- [Source material]:
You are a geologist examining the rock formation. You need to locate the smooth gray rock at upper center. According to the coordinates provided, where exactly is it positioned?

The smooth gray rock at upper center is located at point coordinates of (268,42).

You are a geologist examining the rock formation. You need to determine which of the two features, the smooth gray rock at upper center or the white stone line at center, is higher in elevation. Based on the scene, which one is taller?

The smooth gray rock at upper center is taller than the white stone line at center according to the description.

...

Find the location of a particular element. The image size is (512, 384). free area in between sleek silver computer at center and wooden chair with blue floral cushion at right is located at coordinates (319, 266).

- [What is asked]:
Report how many lines of the entries above contain the string "white", treating case as significant. Give only the number.

- [The completed task]:
2